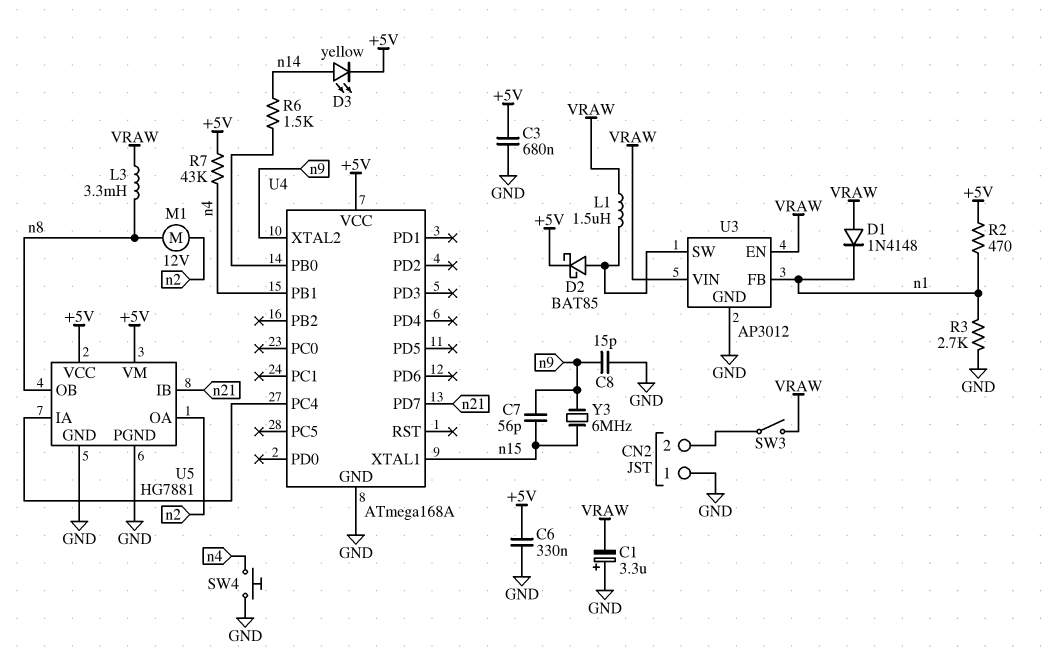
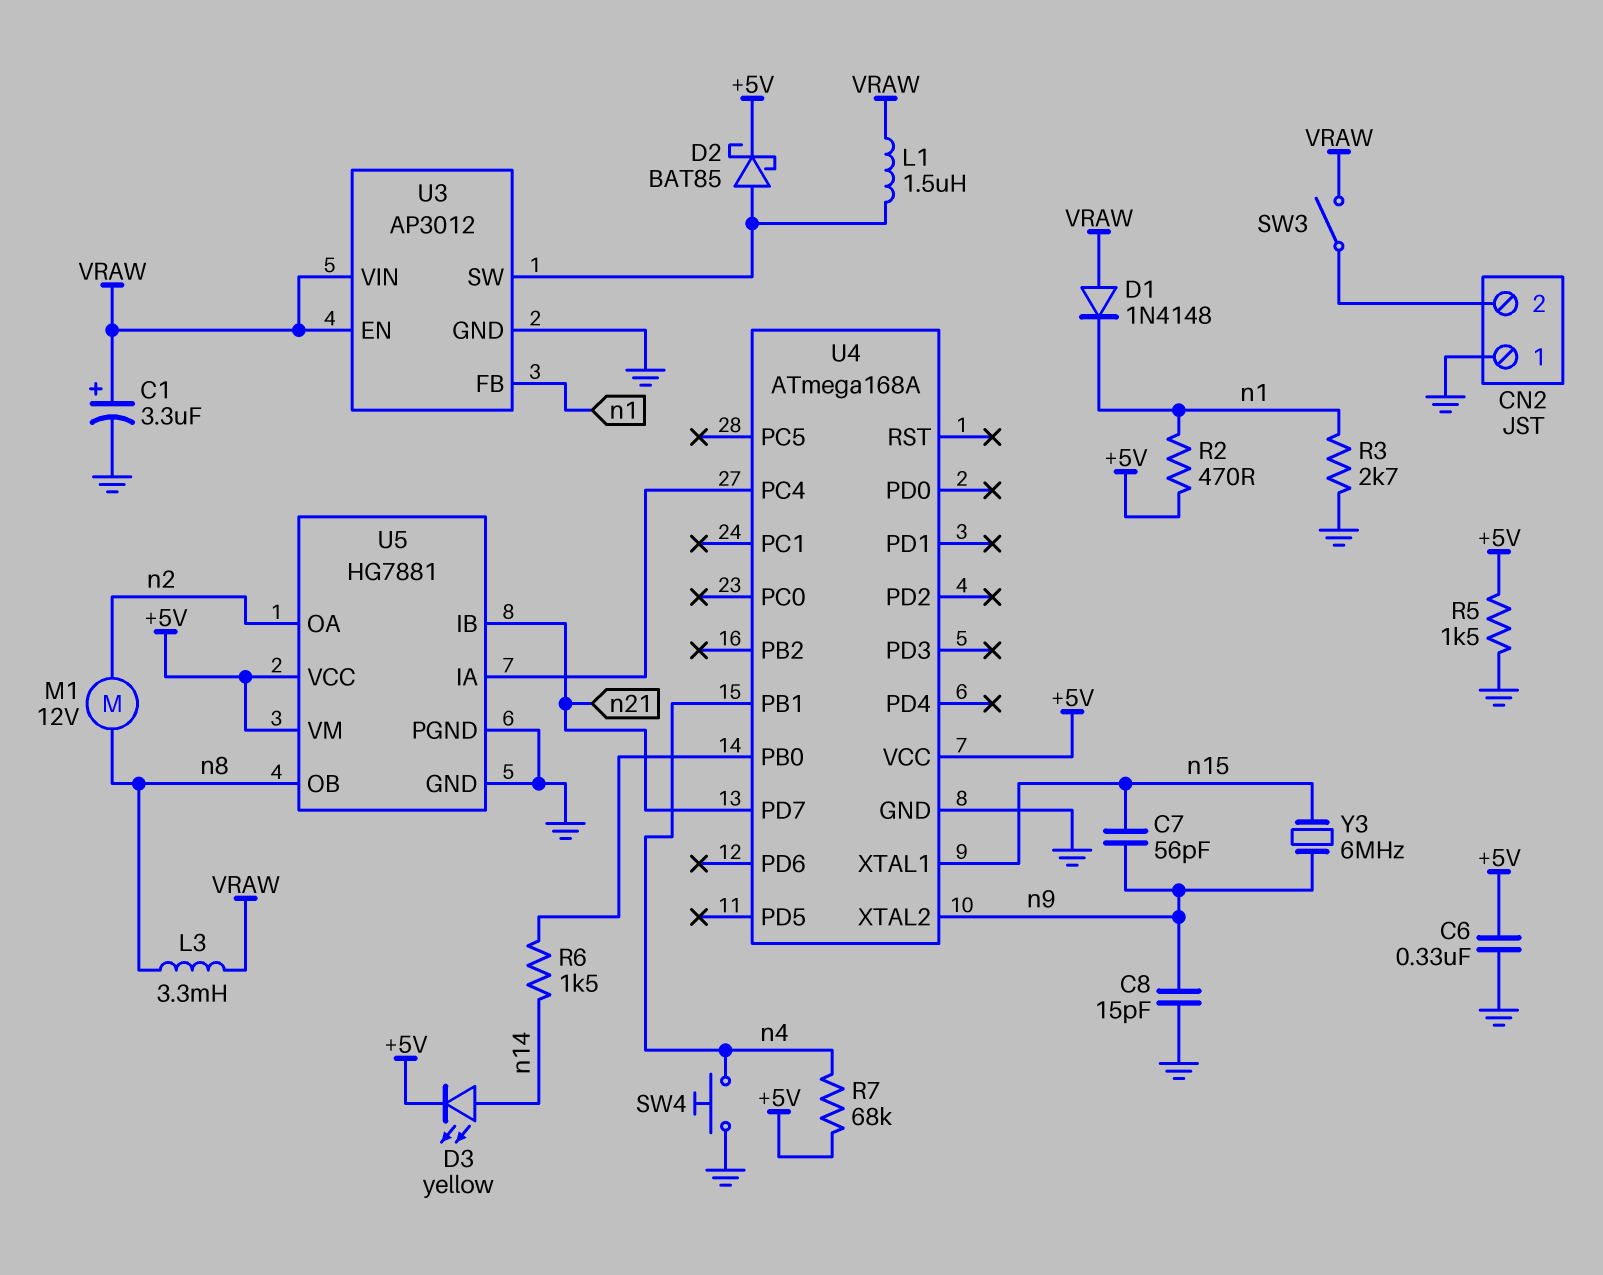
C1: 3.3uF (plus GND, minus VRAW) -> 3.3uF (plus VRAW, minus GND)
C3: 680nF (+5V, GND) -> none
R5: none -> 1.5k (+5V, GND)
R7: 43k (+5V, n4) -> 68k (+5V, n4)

--

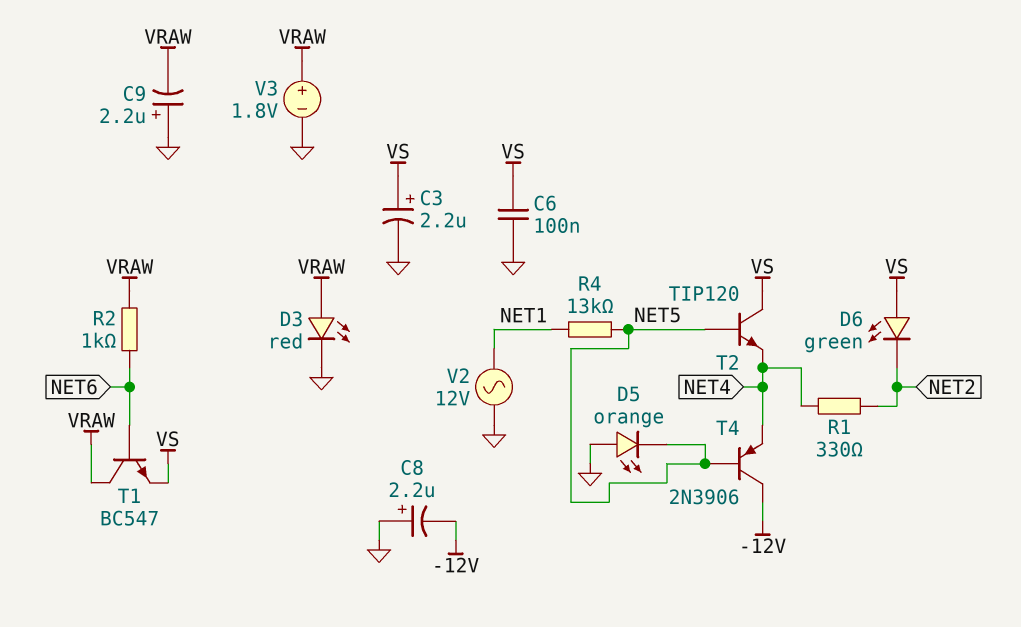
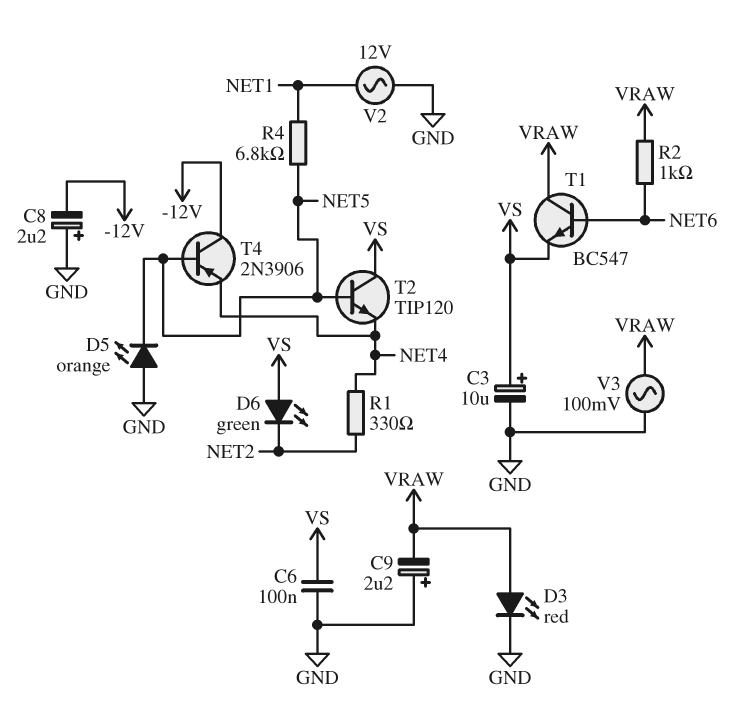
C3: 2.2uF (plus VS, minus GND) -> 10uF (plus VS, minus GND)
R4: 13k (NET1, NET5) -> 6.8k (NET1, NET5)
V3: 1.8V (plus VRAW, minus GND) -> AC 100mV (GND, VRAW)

● EXERCISE DETAILS
Within the listing above, work out how many lines hold "none", and answer with that number only.

● OUTPUT OF THE EXERCISE
2